**Task:** Please print nothing but the lines from the one containing "4 from left)" to the final line below, exactly, and no pictures.

**Information shown:**

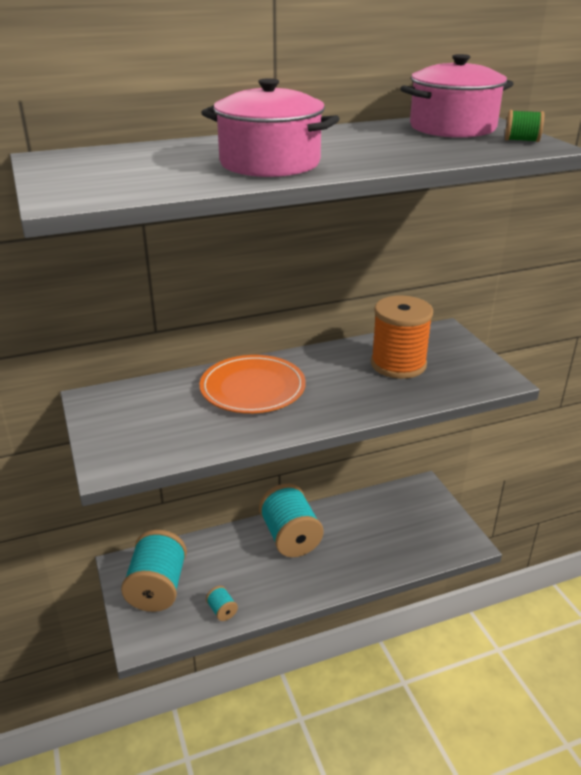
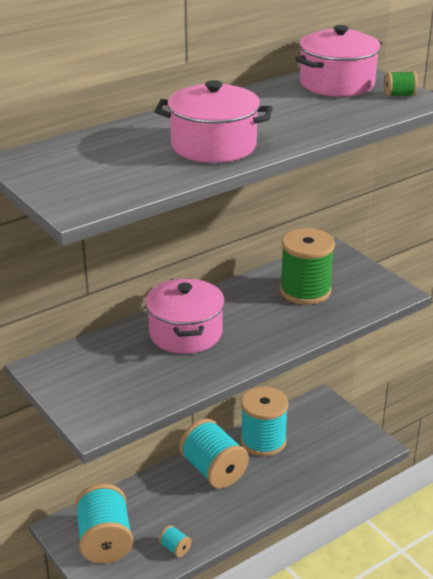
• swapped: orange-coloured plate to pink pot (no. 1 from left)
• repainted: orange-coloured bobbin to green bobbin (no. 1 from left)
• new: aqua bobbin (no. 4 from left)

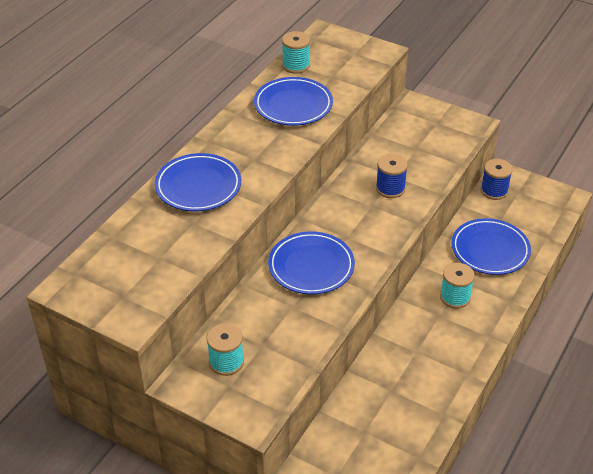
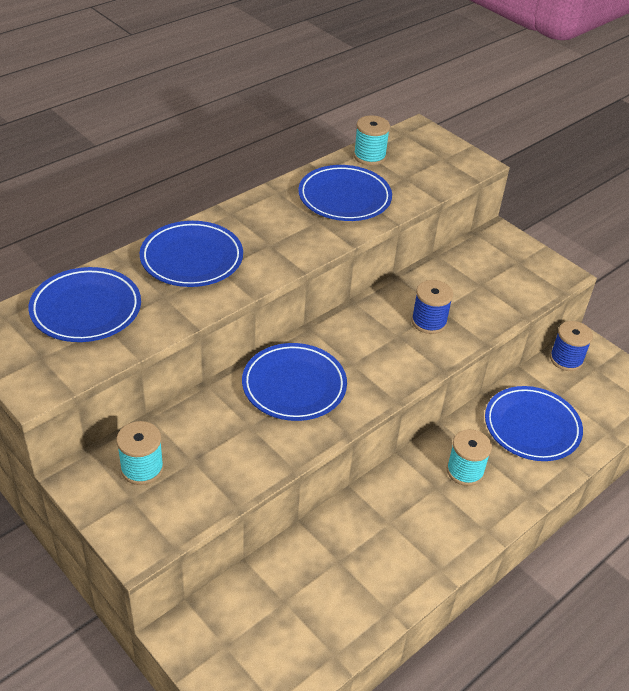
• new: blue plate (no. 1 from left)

**Task solution:**
• new: aqua bobbin (no. 4 from left)

• new: blue plate (no. 1 from left)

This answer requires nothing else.